## [Exercise brief]
Only one span of the listing below should come back. It runs from the line with "RGB pin R: D3 -> D7" through the line with "STEPPER1 pin IN2: none -> D1", and each of its lines must be reproduced exactly.

## [Supplied records]
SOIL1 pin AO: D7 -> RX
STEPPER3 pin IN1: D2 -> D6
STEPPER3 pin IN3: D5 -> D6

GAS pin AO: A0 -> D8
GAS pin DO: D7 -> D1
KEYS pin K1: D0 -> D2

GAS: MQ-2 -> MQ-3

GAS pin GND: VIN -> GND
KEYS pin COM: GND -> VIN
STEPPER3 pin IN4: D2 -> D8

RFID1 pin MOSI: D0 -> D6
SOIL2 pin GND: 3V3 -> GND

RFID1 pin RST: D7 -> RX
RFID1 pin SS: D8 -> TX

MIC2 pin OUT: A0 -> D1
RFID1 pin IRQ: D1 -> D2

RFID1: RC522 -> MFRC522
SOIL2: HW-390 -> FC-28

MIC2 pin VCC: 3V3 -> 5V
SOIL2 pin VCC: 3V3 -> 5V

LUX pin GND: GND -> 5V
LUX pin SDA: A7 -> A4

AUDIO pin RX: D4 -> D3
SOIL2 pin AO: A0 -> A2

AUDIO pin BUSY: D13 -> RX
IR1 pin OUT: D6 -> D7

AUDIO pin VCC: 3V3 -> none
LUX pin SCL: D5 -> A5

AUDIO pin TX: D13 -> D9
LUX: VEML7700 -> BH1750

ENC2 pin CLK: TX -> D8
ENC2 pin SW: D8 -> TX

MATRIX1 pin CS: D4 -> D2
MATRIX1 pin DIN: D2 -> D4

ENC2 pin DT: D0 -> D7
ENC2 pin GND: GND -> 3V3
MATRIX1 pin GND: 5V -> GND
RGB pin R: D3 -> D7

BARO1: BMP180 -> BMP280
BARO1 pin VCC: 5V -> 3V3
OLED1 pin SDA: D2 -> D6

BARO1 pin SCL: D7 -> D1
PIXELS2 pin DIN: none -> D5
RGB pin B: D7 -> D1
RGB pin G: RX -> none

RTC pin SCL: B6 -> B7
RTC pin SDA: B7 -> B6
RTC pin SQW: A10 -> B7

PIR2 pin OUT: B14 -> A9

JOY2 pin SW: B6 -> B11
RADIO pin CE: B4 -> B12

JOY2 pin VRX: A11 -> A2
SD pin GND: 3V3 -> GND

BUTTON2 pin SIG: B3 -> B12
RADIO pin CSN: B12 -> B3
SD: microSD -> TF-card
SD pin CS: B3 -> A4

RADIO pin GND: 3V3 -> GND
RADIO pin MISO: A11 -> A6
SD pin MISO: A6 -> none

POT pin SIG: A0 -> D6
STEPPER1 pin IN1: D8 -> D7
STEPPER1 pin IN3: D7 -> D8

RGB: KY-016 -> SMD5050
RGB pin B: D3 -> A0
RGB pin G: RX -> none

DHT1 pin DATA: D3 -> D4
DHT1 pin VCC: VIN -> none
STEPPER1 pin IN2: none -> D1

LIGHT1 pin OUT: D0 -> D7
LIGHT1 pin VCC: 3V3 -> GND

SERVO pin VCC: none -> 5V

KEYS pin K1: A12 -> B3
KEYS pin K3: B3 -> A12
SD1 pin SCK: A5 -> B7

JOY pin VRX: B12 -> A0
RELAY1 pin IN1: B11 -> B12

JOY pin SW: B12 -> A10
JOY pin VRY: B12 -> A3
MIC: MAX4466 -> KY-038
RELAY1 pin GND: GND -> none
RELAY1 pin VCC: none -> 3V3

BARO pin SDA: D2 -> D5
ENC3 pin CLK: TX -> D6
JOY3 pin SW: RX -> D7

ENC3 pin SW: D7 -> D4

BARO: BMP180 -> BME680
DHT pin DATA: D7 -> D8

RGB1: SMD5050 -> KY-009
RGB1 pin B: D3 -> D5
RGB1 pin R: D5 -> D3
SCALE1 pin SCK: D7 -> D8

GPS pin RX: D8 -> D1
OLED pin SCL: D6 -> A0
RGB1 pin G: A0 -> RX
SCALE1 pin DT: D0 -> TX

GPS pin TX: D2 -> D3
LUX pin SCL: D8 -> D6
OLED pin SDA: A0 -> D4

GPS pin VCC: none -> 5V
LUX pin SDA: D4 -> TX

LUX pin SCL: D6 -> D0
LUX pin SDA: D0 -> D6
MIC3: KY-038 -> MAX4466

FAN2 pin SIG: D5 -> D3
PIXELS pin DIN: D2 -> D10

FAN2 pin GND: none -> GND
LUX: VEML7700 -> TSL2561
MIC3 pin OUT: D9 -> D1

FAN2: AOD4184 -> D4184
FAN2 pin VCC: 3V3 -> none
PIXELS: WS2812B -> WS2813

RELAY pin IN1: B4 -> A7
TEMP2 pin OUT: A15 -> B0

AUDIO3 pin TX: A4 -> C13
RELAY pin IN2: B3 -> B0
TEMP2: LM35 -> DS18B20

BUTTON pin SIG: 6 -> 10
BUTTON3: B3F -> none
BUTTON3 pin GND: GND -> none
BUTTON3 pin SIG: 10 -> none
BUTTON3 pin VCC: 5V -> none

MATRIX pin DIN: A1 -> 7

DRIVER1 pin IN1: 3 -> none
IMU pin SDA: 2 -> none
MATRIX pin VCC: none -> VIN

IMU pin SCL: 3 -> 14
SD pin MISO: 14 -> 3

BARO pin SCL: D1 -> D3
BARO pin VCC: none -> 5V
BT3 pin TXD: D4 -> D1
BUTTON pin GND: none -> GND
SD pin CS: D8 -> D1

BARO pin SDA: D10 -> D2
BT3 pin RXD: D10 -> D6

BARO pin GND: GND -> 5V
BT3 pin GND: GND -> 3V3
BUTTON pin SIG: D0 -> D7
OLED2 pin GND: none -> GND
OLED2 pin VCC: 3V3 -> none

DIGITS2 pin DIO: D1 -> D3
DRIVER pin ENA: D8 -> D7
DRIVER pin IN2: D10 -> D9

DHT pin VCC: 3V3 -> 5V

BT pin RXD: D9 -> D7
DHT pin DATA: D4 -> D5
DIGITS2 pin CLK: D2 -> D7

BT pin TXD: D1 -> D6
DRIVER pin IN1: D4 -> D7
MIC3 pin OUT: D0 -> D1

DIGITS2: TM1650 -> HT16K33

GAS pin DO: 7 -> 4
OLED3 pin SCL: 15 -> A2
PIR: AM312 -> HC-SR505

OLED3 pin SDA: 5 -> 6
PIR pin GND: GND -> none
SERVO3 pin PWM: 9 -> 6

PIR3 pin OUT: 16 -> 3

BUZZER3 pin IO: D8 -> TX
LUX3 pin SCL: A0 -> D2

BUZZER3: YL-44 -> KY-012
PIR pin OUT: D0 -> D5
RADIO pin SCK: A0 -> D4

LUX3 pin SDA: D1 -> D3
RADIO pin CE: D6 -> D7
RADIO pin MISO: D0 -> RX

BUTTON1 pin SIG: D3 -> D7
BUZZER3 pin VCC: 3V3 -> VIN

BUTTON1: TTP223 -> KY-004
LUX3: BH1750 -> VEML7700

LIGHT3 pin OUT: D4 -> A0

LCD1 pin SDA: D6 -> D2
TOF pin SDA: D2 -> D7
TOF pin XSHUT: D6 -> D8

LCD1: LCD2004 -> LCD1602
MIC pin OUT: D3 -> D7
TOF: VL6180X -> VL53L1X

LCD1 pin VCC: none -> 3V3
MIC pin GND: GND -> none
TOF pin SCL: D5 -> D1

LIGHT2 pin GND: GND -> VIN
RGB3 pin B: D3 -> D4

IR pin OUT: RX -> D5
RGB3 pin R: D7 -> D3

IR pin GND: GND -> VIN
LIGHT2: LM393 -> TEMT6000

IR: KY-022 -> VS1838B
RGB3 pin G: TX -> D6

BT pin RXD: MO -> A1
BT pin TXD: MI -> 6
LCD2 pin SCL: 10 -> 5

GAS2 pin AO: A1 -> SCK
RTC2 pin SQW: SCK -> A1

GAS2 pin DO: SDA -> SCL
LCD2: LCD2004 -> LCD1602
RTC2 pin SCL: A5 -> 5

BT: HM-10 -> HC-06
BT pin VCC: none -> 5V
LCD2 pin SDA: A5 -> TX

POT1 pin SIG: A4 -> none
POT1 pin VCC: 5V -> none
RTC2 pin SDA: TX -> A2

## [Answer below]
RGB pin R: D3 -> D7

BARO1: BMP180 -> BMP280
BARO1 pin VCC: 5V -> 3V3
OLED1 pin SDA: D2 -> D6

BARO1 pin SCL: D7 -> D1
PIXELS2 pin DIN: none -> D5
RGB pin B: D7 -> D1
RGB pin G: RX -> none

RTC pin SCL: B6 -> B7
RTC pin SDA: B7 -> B6
RTC pin SQW: A10 -> B7

PIR2 pin OUT: B14 -> A9

JOY2 pin SW: B6 -> B11
RADIO pin CE: B4 -> B12

JOY2 pin VRX: A11 -> A2
SD pin GND: 3V3 -> GND

BUTTON2 pin SIG: B3 -> B12
RADIO pin CSN: B12 -> B3
SD: microSD -> TF-card
SD pin CS: B3 -> A4

RADIO pin GND: 3V3 -> GND
RADIO pin MISO: A11 -> A6
SD pin MISO: A6 -> none

POT pin SIG: A0 -> D6
STEPPER1 pin IN1: D8 -> D7
STEPPER1 pin IN3: D7 -> D8

RGB: KY-016 -> SMD5050
RGB pin B: D3 -> A0
RGB pin G: RX -> none

DHT1 pin DATA: D3 -> D4
DHT1 pin VCC: VIN -> none
STEPPER1 pin IN2: none -> D1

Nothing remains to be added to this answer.